_Material to process_

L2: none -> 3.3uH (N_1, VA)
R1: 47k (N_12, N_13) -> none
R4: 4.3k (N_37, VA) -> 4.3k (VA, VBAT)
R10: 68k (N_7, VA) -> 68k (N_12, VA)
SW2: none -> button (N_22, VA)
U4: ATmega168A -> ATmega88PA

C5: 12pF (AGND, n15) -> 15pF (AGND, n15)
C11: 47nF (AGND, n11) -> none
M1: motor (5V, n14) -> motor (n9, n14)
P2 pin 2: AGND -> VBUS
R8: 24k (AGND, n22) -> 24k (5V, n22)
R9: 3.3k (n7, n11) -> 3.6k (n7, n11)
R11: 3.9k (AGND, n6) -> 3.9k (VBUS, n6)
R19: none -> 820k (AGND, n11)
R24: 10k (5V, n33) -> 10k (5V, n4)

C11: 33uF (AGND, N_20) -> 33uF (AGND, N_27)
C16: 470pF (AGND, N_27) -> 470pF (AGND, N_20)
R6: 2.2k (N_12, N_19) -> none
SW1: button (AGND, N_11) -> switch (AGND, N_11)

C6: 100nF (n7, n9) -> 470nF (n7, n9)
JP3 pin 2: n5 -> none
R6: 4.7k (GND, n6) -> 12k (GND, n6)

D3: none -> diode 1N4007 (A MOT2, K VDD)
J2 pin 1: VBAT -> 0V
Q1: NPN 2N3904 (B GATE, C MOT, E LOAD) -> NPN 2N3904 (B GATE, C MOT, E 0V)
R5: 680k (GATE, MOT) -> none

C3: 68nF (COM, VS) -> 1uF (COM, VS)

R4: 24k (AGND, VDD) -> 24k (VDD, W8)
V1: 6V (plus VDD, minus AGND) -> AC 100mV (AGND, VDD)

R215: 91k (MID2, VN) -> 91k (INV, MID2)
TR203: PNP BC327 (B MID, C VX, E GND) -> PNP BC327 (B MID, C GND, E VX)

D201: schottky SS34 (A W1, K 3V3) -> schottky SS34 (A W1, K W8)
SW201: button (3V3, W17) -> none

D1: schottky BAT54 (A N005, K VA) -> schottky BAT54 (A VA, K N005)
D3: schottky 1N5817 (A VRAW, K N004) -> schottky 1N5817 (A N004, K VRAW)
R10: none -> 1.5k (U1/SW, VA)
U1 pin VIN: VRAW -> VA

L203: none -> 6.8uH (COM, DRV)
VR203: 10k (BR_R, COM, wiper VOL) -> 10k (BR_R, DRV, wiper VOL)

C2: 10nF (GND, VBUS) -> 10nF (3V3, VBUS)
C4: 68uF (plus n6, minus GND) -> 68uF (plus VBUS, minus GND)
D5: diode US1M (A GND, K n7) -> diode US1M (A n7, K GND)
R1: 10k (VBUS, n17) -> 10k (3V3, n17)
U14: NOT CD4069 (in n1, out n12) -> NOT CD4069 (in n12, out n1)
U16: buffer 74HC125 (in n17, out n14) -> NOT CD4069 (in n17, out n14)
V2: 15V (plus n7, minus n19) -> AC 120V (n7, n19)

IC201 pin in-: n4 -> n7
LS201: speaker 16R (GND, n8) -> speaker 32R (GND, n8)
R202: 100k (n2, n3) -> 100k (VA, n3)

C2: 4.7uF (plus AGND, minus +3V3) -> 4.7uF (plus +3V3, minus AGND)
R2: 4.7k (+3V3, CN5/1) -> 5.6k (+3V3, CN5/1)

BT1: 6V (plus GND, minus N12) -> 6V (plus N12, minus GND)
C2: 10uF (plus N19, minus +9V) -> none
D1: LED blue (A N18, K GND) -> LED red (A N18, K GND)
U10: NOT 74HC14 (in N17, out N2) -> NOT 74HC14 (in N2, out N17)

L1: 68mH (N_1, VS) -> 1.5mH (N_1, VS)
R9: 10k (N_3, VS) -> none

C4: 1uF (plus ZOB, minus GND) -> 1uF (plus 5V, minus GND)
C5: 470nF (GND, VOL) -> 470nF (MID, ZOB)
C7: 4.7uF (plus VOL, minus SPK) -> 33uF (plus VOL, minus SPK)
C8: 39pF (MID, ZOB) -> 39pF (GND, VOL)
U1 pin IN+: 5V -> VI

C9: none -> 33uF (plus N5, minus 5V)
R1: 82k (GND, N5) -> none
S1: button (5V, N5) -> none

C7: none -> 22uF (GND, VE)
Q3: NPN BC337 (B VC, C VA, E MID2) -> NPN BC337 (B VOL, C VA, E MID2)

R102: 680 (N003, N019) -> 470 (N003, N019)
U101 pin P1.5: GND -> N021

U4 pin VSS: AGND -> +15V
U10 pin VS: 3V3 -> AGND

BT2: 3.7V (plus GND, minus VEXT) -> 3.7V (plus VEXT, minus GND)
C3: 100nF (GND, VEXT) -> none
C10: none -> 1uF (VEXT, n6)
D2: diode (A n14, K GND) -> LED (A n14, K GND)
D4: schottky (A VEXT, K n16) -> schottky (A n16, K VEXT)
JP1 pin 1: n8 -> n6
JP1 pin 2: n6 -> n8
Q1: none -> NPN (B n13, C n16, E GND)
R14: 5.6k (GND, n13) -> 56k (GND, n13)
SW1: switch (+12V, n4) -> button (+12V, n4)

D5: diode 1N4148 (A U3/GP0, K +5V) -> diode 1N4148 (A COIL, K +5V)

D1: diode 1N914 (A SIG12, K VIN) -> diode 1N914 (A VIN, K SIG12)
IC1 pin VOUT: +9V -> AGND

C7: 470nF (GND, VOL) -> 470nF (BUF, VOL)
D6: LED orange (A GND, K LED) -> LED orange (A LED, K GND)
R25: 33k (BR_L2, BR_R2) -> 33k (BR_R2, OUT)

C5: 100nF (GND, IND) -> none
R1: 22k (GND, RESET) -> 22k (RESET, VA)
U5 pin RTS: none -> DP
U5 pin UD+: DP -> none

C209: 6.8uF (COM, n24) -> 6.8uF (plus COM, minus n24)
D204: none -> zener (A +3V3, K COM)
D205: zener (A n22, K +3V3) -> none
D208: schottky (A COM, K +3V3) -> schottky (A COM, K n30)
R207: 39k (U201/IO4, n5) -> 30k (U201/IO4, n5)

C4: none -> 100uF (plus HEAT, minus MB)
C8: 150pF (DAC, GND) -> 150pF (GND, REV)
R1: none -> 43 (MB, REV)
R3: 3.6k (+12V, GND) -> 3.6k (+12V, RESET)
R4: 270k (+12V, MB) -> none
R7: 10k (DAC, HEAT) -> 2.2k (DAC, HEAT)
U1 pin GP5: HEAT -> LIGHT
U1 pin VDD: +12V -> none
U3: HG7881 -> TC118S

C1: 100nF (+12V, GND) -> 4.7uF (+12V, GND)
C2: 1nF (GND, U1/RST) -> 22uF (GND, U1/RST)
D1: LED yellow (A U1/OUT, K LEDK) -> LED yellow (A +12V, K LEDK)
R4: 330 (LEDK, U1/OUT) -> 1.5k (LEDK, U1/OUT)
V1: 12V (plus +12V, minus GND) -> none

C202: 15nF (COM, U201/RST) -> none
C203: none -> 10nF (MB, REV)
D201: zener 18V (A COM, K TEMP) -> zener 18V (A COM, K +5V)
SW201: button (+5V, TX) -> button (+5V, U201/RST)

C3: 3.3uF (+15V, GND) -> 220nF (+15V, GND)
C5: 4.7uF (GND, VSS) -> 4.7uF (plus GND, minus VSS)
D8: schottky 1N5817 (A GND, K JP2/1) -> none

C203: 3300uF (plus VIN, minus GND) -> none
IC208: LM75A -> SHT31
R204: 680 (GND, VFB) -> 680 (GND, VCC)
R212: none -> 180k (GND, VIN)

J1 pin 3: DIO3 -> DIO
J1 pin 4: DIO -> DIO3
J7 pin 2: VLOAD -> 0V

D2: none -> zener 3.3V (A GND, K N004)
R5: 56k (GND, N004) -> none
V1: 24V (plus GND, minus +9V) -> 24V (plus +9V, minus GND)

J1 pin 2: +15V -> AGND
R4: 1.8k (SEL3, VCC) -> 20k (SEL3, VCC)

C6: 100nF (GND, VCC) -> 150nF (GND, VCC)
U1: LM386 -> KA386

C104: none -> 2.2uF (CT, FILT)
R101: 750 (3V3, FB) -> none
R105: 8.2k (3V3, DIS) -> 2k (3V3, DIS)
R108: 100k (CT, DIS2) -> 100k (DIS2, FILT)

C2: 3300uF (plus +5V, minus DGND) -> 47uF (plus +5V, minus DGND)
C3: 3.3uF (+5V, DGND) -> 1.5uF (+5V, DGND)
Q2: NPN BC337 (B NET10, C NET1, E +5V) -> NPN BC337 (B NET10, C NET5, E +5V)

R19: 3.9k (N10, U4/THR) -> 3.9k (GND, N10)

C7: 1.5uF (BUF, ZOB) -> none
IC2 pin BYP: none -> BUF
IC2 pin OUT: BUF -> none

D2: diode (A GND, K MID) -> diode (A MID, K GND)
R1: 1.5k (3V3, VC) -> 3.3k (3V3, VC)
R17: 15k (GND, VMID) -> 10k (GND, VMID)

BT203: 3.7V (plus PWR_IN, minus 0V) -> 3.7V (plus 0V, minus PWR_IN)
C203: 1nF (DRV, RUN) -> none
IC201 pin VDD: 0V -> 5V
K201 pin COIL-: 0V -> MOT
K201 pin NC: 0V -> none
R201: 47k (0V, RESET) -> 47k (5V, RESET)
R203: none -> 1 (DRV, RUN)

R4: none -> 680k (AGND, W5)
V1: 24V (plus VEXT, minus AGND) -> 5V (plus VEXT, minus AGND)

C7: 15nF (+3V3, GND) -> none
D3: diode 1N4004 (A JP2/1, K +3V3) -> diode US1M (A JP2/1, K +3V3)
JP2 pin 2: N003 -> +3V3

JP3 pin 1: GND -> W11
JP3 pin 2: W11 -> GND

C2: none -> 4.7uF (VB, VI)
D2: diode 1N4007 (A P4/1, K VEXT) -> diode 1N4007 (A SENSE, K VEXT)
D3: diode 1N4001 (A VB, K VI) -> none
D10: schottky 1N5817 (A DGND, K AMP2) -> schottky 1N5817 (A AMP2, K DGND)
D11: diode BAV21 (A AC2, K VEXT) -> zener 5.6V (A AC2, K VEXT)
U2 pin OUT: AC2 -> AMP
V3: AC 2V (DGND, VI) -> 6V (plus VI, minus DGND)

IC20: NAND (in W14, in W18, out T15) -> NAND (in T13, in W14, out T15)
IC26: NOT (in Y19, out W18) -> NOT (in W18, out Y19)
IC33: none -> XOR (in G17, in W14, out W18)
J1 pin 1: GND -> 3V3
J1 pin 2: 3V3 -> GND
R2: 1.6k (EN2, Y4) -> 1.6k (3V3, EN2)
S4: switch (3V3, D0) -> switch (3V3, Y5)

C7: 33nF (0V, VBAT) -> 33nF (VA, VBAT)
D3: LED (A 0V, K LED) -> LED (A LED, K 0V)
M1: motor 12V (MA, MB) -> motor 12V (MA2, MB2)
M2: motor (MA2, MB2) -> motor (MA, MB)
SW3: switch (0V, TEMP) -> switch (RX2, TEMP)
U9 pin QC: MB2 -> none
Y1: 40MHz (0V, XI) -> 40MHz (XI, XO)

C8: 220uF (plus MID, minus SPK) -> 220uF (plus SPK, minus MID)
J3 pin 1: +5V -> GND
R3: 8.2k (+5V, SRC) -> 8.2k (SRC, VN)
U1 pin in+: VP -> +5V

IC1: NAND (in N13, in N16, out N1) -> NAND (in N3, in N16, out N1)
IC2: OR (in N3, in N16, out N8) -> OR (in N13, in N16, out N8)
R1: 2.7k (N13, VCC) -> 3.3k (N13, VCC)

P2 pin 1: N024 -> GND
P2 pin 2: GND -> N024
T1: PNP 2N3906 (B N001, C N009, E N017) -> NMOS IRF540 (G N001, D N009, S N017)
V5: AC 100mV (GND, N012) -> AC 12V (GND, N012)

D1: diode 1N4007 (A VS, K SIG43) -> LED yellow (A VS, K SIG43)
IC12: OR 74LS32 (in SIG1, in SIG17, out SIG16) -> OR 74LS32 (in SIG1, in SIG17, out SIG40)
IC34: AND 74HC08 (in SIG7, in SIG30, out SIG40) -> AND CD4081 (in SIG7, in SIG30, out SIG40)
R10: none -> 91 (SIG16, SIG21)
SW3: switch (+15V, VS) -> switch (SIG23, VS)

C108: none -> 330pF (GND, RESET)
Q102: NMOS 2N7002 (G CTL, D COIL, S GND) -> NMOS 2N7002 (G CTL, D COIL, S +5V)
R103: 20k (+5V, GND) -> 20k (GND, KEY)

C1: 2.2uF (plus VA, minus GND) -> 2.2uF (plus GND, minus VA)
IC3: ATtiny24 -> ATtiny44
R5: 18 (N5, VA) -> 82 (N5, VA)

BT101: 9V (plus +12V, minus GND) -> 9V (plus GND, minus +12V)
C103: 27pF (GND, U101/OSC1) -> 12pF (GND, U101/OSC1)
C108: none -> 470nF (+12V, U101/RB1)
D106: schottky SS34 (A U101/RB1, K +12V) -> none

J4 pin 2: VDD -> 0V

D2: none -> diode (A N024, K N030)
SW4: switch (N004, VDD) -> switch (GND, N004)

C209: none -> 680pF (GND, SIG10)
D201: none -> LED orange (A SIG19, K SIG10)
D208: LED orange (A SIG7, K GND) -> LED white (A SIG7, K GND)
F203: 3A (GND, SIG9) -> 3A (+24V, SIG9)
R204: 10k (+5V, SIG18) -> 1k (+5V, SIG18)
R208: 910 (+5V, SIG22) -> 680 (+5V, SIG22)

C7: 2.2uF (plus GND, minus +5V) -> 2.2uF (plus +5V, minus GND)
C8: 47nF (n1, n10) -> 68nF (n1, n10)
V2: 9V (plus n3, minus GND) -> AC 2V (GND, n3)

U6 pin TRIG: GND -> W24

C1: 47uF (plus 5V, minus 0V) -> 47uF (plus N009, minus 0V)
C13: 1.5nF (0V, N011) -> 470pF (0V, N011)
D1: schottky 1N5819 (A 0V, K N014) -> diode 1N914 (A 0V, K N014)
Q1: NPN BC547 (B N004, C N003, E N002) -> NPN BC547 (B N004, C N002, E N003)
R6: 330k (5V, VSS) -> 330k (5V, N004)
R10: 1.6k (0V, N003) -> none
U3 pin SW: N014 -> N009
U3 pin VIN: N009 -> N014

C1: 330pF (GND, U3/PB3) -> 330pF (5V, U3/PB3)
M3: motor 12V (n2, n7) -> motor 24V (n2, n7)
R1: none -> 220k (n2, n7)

_Try it_
Starting at the line above that contains "C203: 3300uF (plus VIN, minus GND) -> none", write out each line exactly until the line that contains "Q2: NPN BC337" has been written, and stop there.

_Answer for this exercise_
C203: 3300uF (plus VIN, minus GND) -> none
IC208: LM75A -> SHT31
R204: 680 (GND, VFB) -> 680 (GND, VCC)
R212: none -> 180k (GND, VIN)

J1 pin 3: DIO3 -> DIO
J1 pin 4: DIO -> DIO3
J7 pin 2: VLOAD -> 0V

D2: none -> zener 3.3V (A GND, K N004)
R5: 56k (GND, N004) -> none
V1: 24V (plus GND, minus +9V) -> 24V (plus +9V, minus GND)

J1 pin 2: +15V -> AGND
R4: 1.8k (SEL3, VCC) -> 20k (SEL3, VCC)

C6: 100nF (GND, VCC) -> 150nF (GND, VCC)
U1: LM386 -> KA386

C104: none -> 2.2uF (CT, FILT)
R101: 750 (3V3, FB) -> none
R105: 8.2k (3V3, DIS) -> 2k (3V3, DIS)
R108: 100k (CT, DIS2) -> 100k (DIS2, FILT)

C2: 3300uF (plus +5V, minus DGND) -> 47uF (plus +5V, minus DGND)
C3: 3.3uF (+5V, DGND) -> 1.5uF (+5V, DGND)
Q2: NPN BC337 (B NET10, C NET1, E +5V) -> NPN BC337 (B NET10, C NET5, E +5V)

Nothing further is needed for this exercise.